START The data

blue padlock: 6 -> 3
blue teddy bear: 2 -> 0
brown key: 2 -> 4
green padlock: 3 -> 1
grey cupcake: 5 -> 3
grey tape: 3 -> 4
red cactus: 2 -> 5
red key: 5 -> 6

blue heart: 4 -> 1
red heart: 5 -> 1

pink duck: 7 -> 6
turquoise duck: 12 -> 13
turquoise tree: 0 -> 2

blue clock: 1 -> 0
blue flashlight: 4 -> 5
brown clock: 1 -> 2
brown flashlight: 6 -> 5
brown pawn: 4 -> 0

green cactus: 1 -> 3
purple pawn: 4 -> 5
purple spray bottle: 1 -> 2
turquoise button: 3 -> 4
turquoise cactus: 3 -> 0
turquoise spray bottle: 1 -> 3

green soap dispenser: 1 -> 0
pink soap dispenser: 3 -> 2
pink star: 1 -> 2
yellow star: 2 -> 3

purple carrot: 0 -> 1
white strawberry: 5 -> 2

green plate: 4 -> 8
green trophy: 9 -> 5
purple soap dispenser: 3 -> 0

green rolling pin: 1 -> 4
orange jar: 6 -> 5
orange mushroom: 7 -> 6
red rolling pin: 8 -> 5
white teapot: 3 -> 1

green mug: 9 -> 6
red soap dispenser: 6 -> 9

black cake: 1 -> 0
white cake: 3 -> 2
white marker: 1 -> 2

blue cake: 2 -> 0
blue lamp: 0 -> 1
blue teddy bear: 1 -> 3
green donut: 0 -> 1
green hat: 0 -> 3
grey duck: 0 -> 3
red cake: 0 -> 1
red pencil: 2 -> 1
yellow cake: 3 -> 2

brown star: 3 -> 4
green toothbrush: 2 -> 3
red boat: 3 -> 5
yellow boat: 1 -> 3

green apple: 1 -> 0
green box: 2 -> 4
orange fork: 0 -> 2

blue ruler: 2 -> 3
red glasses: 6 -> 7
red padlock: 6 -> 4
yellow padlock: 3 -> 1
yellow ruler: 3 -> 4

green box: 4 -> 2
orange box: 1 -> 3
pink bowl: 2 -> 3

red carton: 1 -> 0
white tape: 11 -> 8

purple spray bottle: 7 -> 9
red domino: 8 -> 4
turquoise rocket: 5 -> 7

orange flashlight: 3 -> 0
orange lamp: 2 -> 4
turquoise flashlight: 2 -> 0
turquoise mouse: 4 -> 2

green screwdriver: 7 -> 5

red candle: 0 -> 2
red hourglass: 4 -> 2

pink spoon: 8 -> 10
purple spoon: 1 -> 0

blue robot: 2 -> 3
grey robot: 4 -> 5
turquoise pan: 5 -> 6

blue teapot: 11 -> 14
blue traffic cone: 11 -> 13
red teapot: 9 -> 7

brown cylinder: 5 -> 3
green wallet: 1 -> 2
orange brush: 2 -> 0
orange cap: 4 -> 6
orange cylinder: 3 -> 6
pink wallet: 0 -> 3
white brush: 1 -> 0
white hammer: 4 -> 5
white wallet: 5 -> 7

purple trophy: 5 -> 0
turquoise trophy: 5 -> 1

END The data

▸ **Exercise aim**:
Please print, exactly and with nothing else, the lines from the first line of the entries through the line containing "turquoise tree: 0 -> 2".

▸ **Exercise response**:
blue padlock: 6 -> 3
blue teddy bear: 2 -> 0
brown key: 2 -> 4
green padlock: 3 -> 1
grey cupcake: 5 -> 3
grey tape: 3 -> 4
red cactus: 2 -> 5
red key: 5 -> 6

blue heart: 4 -> 1
red heart: 5 -> 1

pink duck: 7 -> 6
turquoise duck: 12 -> 13
turquoise tree: 0 -> 2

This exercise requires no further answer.